PROVIDED RECORDS:
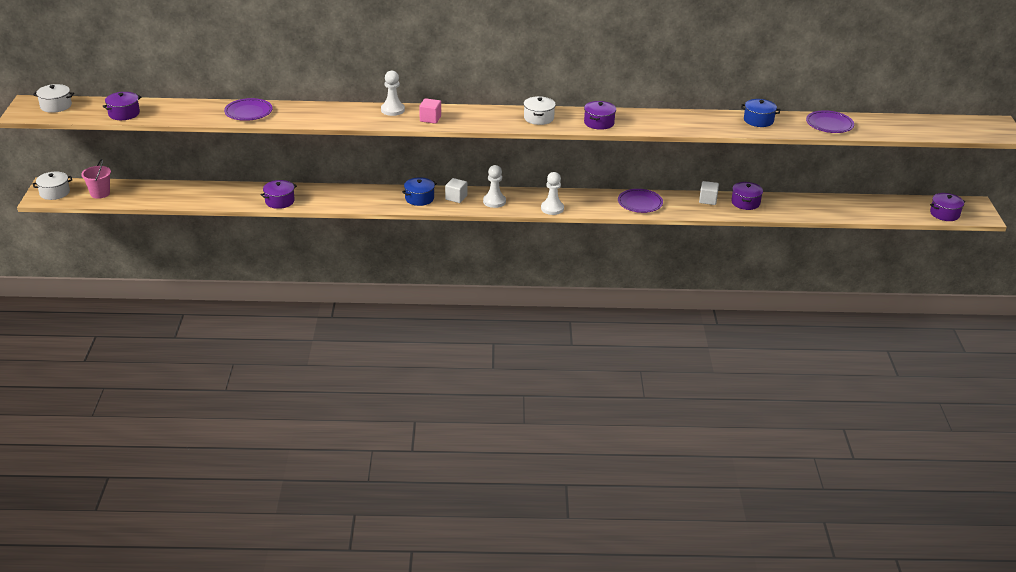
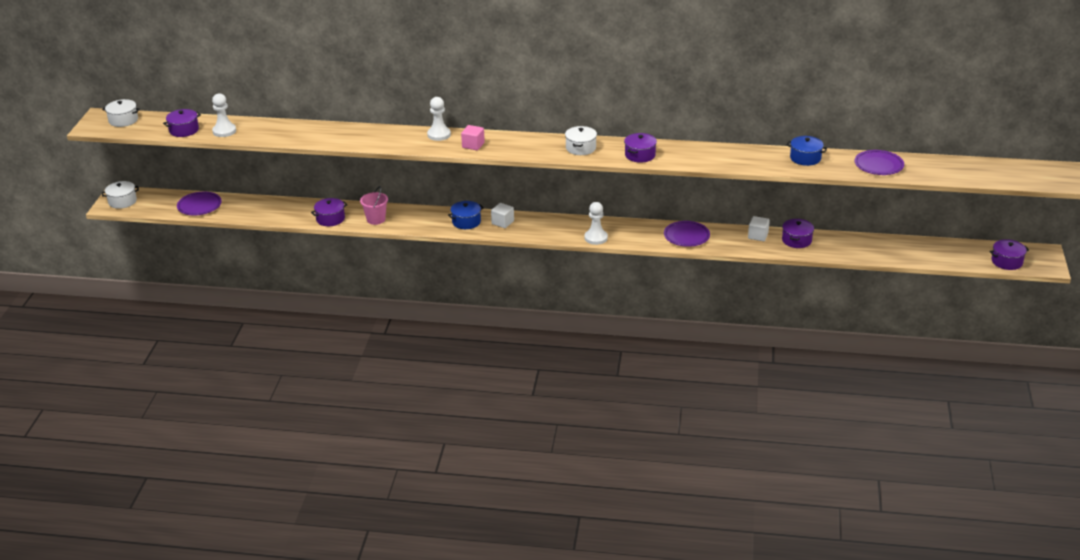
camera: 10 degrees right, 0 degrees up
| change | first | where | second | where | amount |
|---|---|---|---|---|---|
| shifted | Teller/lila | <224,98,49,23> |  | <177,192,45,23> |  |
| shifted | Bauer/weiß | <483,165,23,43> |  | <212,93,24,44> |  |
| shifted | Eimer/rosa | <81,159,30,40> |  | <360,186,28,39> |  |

YOUR ASSIGNMENT:
Would you please repeat the lines from the one with "where | amount |" through the last line of the listing above, exactly and with nothing else?

WRITTEN ANSWER:
| change | first | where | second | where | amount |
|---|---|---|---|---|---|
| shifted | Teller/lila | <224,98,49,23> |  | <177,192,45,23> |  |
| shifted | Bauer/weiß | <483,165,23,43> |  | <212,93,24,44> |  |
| shifted | Eimer/rosa | <81,159,30,40> |  | <360,186,28,39> |  |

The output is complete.